DATASET EXCERPTS =>
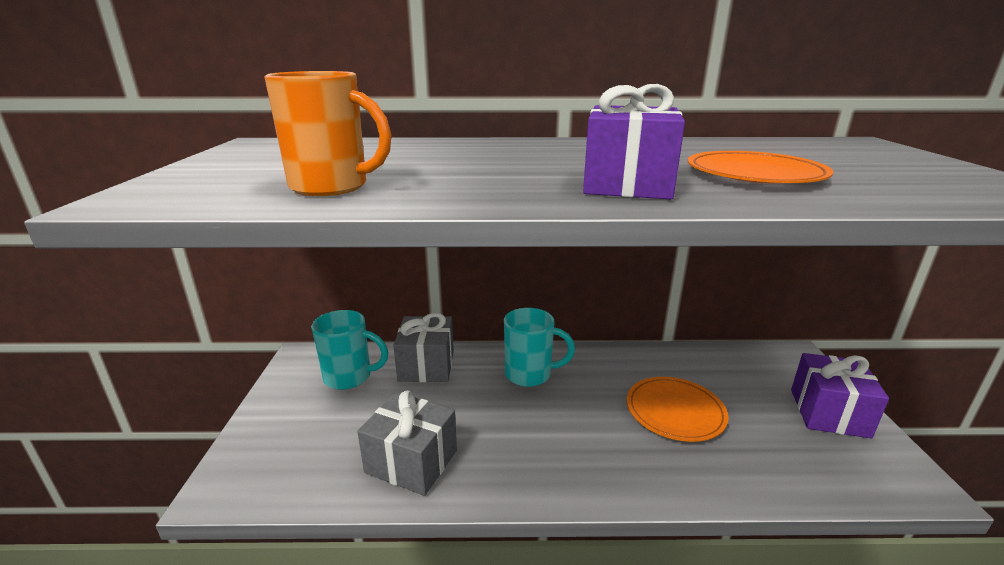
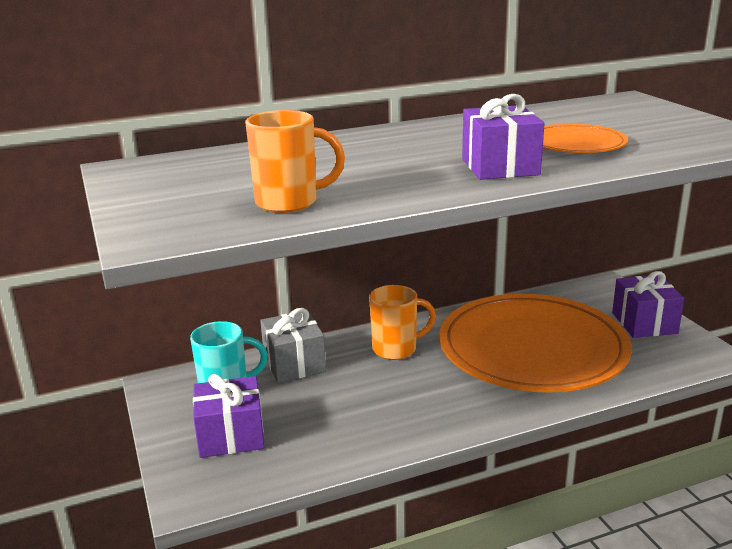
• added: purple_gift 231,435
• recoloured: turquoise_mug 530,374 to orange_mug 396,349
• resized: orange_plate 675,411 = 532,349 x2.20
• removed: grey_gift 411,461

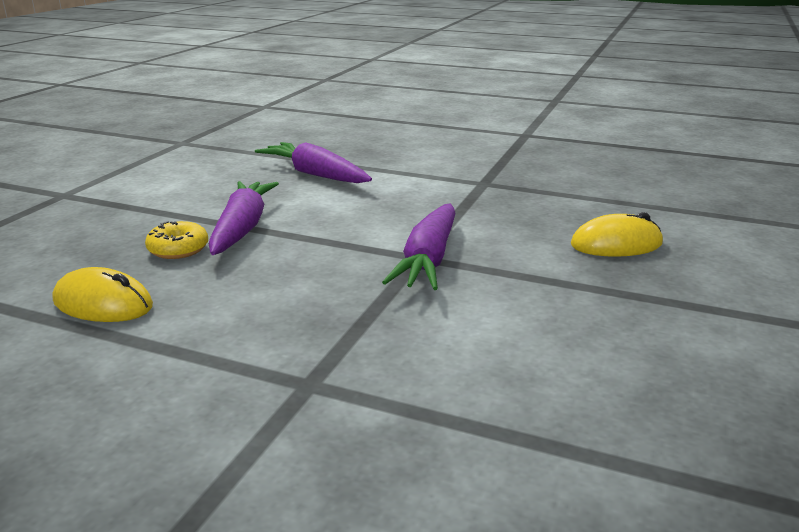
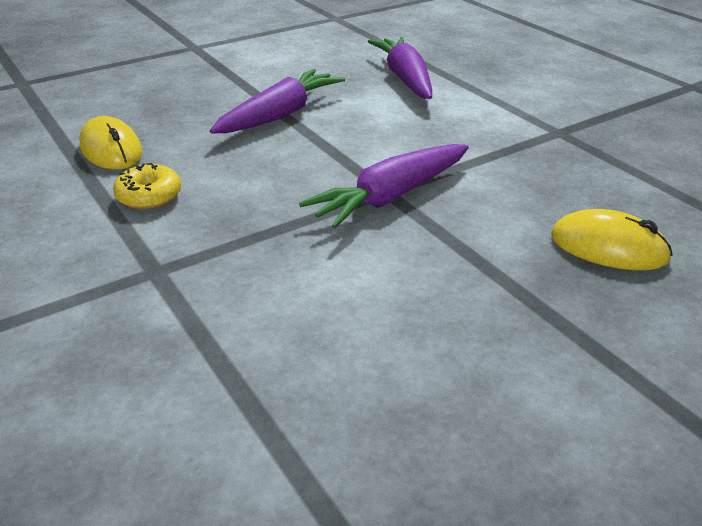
• moved: yellow_donut 178,249 to 149,196

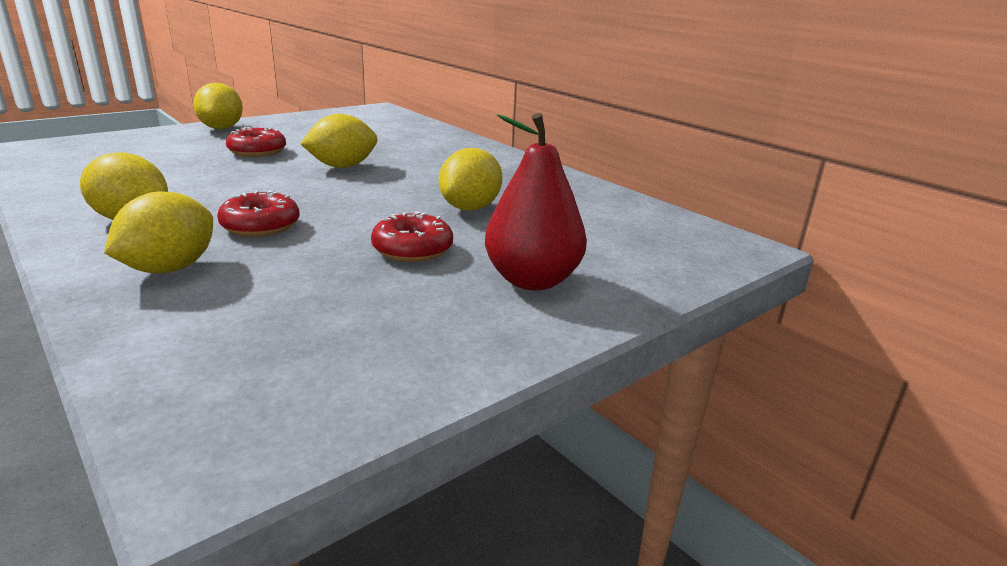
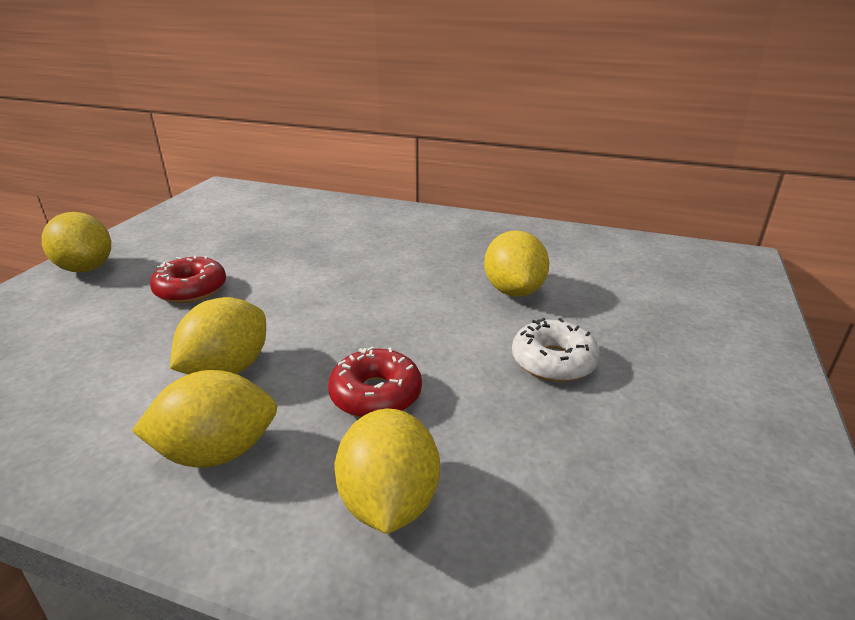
• moved: yellow_lemon 342,166 to 227,369
• recoloured: red_donut 412,249 to white_donut 553,361
• removed: red_pear 532,280

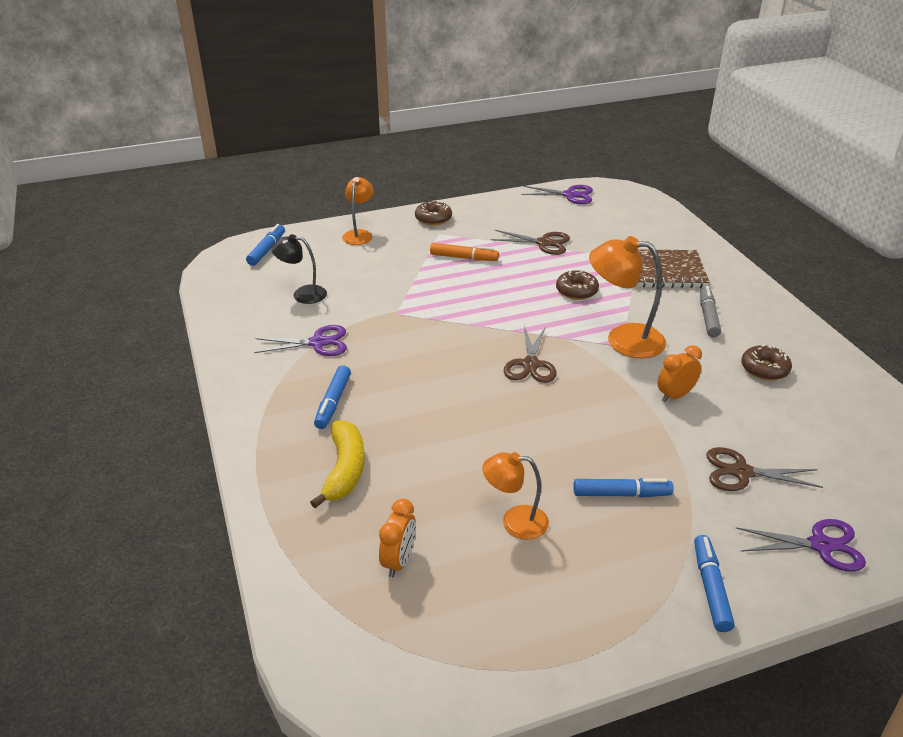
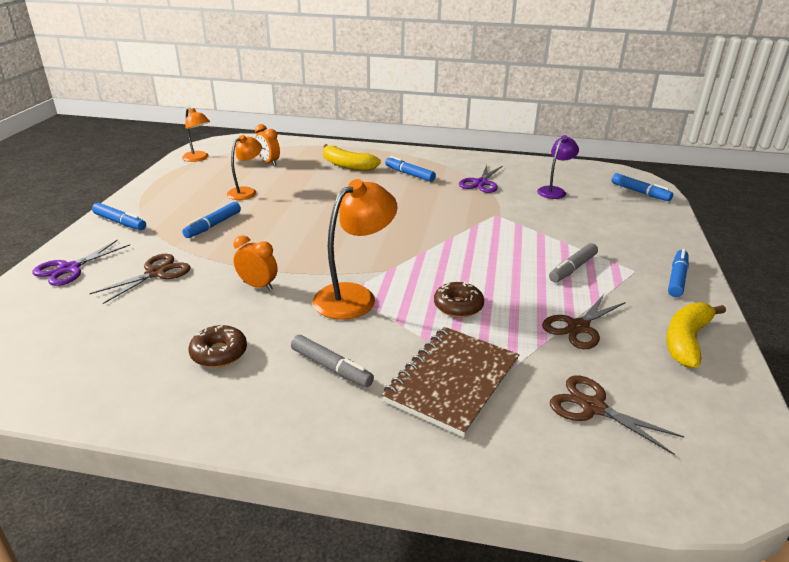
• moved: orange_lamp 359,234 to 198,158
• turned: orange_clock 675,396 = 258,286 60 degrees counterclockwise
• recoloured: black_lamp 302,294 to purple_lamp 554,191
• recoloured: orange_marker 463,258 to grey_marker 572,268
• moved: brown_scissors 530,364 to 593,407
• added: yellow_banana 686,340
• replaced: brown_donut 433,219 to blue_marker 676,278
• removed: purple_scissors 570,195

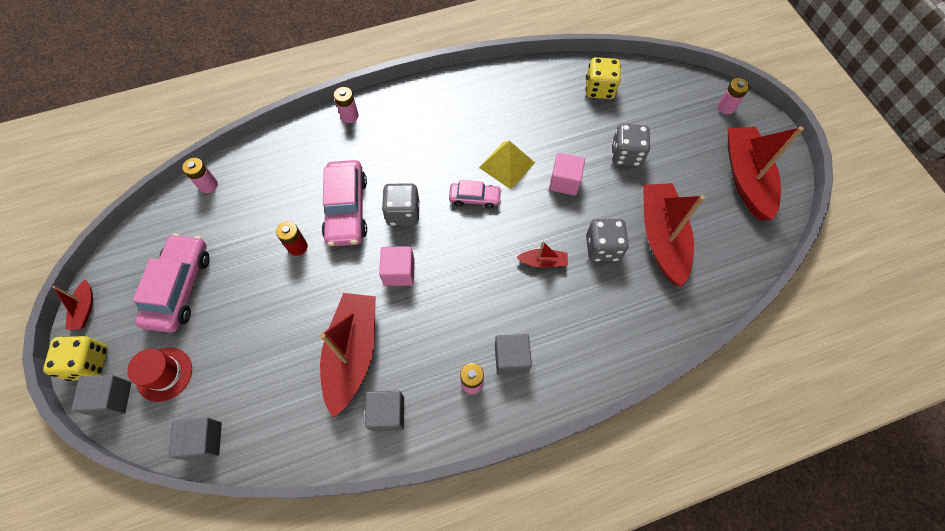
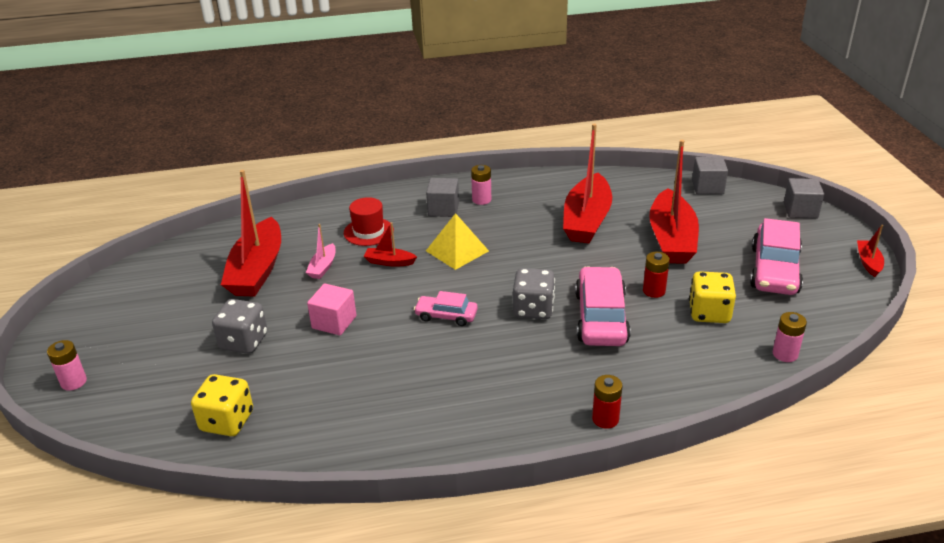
• replaced: grey_dice 602,248 to pink_boat 323,267
• moved: red_hat 164,374 to 368,231
• moved: yellow_pyramid 507,165 to 457,250
• recoloured: pink_battery 349,116 to red_battery 605,419
• moved: red_boat 745,178 to 671,239
• moved: yellow_dice 89,363 to 709,313
• removed: grey_cube 387,413
• removed: pink_cube 399,272

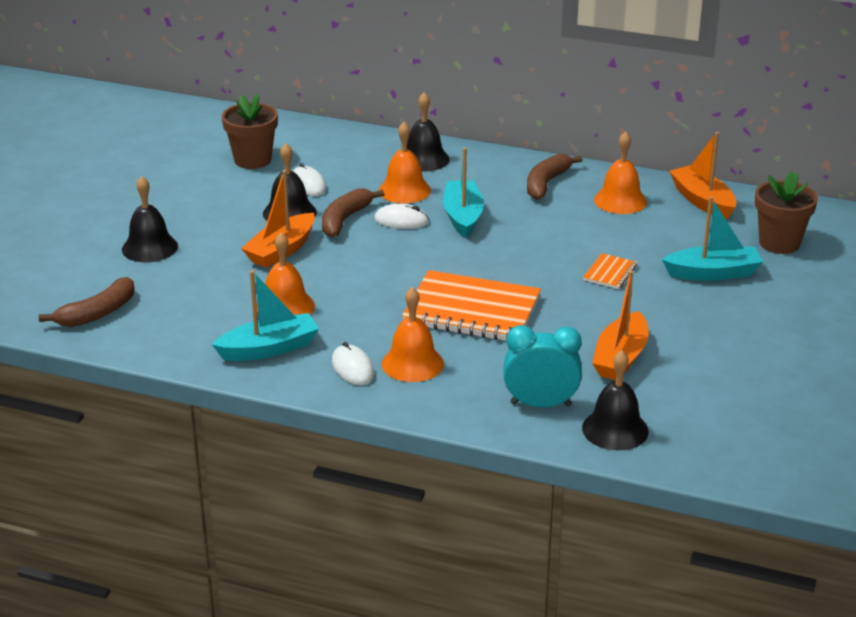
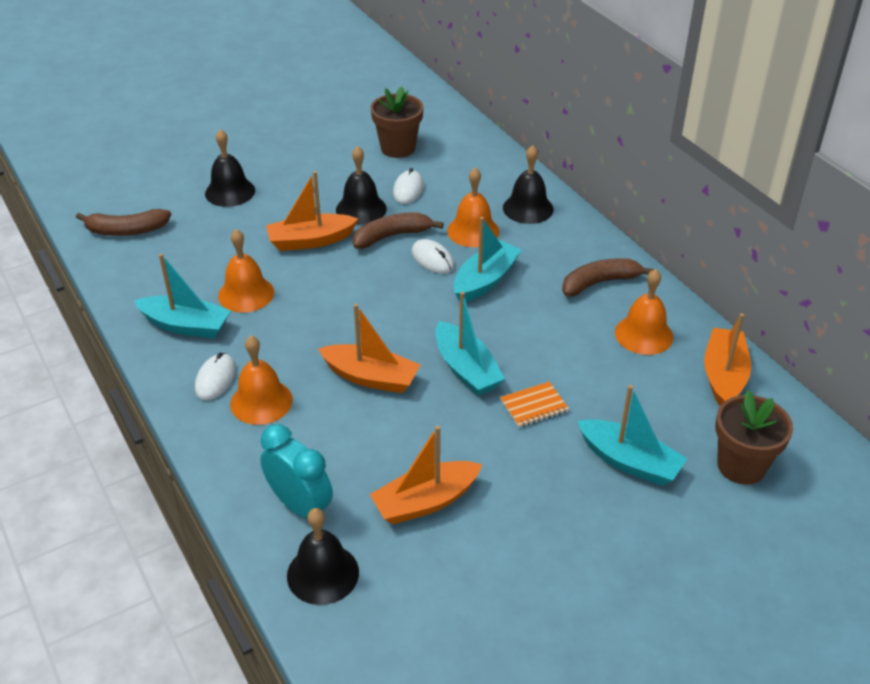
• replaced: orange_notebook 472,311 to orange_boat 371,377
• added: turquoise_boat 466,369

WORK TASK =>
In the listing above, find the line containing "to white_donut 553,361" and the line containing "to grey_marker 572,268"; print those lines and every line between them exactly, leaving out pictures.

EXERCISE ANSWER =>
• recoloured: red_donut 412,249 to white_donut 553,361
• removed: red_pear 532,280

• moved: orange_lamp 359,234 to 198,158
• turned: orange_clock 675,396 = 258,286 60 degrees counterclockwise
• recoloured: black_lamp 302,294 to purple_lamp 554,191
• recoloured: orange_marker 463,258 to grey_marker 572,268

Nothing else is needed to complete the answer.